(SOURCE MATERIAL Opens)

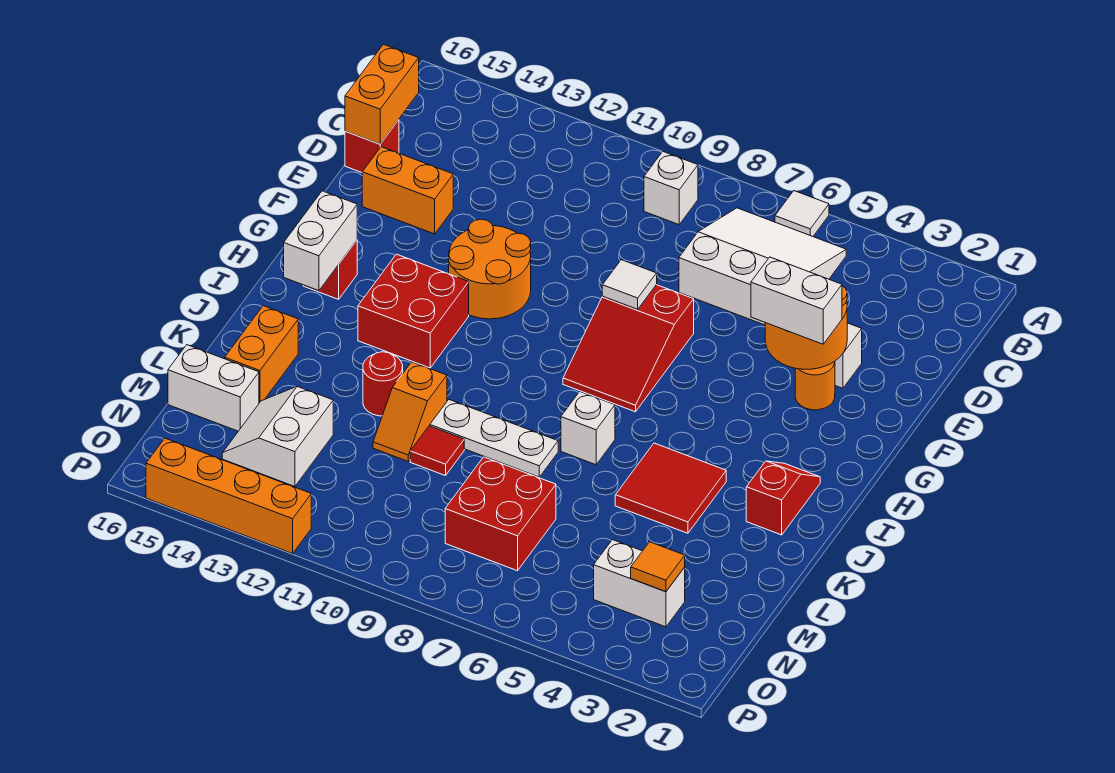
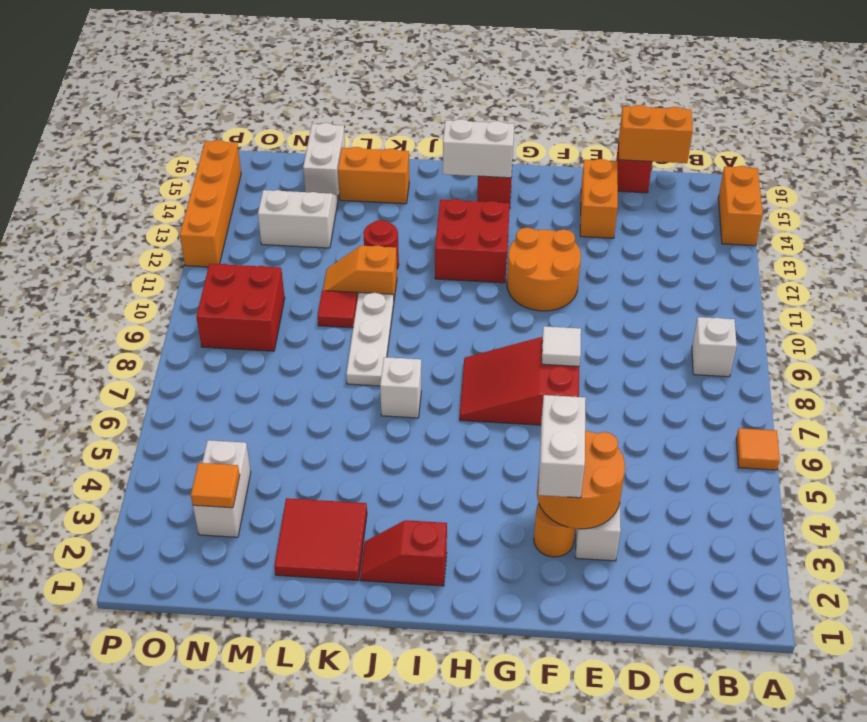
white tile A6 level 1 -> orange tile A6 level 1
none -> orange brick A14:A15 level 1
white slope B5:D7 level 1 top D -> none
red slope I2:J2 level 1 top J -> red slope I2:J2 level 1 top I
red tile J4:K5 level 1 -> red tile K2:L3 level 1
red brick M7:N8 level 1 -> red brick N9:O10 level 1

(SOURCE MATERIAL Closes)

> [WORK TASK] Set the entries down again exactly. Do not include the images.

> [EXERCISE RESPONSE]
white tile A6 level 1 -> orange tile A6 level 1
none -> orange brick A14:A15 level 1
white slope B5:D7 level 1 top D -> none
red slope I2:J2 level 1 top J -> red slope I2:J2 level 1 top I
red tile J4:K5 level 1 -> red tile K2:L3 level 1
red brick M7:N8 level 1 -> red brick N9:O10 level 1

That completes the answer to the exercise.